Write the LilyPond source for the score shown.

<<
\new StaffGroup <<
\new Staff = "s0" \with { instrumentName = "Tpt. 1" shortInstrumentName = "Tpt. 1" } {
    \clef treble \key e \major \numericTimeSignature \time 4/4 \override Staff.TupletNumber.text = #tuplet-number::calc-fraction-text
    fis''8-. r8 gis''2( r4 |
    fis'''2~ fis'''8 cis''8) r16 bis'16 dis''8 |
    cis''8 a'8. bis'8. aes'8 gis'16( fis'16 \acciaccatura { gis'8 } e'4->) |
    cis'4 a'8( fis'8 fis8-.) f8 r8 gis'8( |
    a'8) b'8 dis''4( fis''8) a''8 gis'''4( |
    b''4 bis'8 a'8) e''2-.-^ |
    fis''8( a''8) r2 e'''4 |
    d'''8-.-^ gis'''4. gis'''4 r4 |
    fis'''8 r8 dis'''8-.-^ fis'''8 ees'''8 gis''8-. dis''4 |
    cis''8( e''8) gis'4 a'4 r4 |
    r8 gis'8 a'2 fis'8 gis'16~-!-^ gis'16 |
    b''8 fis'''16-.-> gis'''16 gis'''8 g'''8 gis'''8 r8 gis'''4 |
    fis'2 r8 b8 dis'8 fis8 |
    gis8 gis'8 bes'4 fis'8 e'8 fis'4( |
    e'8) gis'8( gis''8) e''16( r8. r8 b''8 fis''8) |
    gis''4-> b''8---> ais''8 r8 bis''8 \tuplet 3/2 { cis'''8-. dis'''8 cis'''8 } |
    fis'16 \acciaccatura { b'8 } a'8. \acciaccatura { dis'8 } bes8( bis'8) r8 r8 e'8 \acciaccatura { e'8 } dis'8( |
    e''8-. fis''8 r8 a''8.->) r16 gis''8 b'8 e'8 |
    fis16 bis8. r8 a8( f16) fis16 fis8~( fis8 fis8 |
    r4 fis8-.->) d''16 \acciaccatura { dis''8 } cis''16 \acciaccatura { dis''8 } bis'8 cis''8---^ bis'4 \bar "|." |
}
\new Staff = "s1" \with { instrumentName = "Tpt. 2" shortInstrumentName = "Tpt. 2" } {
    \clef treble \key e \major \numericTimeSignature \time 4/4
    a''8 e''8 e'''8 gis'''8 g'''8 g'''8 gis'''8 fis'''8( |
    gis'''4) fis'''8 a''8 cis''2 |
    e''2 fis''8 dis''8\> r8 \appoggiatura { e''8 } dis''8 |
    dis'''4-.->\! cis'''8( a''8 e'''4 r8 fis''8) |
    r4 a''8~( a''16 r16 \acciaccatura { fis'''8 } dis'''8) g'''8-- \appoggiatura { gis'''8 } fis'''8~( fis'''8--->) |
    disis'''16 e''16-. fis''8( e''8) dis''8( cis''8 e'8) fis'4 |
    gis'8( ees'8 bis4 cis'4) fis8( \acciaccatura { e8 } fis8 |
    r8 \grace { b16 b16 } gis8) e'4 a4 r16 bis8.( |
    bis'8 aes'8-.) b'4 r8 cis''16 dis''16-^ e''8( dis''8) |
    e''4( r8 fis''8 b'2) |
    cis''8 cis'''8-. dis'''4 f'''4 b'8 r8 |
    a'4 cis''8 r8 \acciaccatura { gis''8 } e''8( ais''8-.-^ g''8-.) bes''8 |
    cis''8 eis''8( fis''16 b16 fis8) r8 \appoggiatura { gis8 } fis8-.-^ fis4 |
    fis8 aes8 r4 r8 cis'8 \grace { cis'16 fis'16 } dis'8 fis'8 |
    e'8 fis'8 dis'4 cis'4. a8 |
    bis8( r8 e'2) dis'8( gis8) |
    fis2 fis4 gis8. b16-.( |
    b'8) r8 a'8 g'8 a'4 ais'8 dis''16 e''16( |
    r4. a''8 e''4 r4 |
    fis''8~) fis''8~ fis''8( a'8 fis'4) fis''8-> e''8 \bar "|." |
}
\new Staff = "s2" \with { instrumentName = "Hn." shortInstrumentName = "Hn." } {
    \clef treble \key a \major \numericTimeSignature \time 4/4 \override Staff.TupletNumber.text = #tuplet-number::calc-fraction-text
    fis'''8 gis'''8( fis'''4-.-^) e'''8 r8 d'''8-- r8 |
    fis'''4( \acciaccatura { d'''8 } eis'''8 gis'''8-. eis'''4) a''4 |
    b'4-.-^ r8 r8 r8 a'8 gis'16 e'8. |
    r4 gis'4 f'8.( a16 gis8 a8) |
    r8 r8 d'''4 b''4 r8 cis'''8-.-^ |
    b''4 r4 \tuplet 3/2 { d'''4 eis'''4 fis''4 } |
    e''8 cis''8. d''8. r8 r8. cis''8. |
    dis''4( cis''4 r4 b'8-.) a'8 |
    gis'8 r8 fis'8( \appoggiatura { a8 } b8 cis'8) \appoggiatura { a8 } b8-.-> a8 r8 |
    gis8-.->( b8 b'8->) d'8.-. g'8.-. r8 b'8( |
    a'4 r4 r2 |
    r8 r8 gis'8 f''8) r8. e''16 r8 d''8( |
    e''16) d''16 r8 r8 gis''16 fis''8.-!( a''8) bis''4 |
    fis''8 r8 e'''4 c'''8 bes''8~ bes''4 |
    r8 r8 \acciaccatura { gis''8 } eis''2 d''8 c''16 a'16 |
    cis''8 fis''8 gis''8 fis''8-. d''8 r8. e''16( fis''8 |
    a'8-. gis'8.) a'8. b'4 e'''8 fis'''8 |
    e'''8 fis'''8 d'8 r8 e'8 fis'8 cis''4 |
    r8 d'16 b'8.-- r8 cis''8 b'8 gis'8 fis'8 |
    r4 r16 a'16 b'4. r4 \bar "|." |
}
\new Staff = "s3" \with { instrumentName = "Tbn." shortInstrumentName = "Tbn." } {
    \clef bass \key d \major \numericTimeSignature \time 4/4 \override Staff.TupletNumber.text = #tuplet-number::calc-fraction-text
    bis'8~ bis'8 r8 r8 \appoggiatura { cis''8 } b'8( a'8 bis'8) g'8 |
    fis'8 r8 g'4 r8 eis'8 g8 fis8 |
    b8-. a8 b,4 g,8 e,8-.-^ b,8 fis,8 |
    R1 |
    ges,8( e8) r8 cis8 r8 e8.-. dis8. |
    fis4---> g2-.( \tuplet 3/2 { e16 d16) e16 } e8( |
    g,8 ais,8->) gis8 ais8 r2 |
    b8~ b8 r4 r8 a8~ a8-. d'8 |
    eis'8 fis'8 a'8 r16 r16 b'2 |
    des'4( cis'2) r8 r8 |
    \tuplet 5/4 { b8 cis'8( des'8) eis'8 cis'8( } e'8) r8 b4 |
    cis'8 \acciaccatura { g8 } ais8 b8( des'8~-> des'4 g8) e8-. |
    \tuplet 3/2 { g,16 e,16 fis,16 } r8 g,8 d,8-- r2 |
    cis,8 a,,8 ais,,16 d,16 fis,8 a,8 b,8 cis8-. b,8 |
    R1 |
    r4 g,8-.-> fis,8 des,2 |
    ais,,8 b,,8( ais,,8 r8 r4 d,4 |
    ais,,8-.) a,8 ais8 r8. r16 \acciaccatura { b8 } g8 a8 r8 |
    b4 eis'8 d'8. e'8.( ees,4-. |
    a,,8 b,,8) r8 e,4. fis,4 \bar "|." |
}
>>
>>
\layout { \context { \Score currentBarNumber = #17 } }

§ §

Pick out every line above that contains the string "numericTimeSignature". Case counts, so a line matches only if its capitalization is identical.

    \clef treble \key e \major \numericTimeSignature \time 4/4 \override Staff.TupletNumber.text = #tuplet-number::calc-fraction-text
    \clef treble \key e \major \numericTimeSignature \time 4/4
    \clef treble \key a \major \numericTimeSignature \time 4/4 \override Staff.TupletNumber.text = #tuplet-number::calc-fraction-text
    \clef bass \key d \major \numericTimeSignature \time 4/4 \override Staff.TupletNumber.text = #tuplet-number::calc-fraction-text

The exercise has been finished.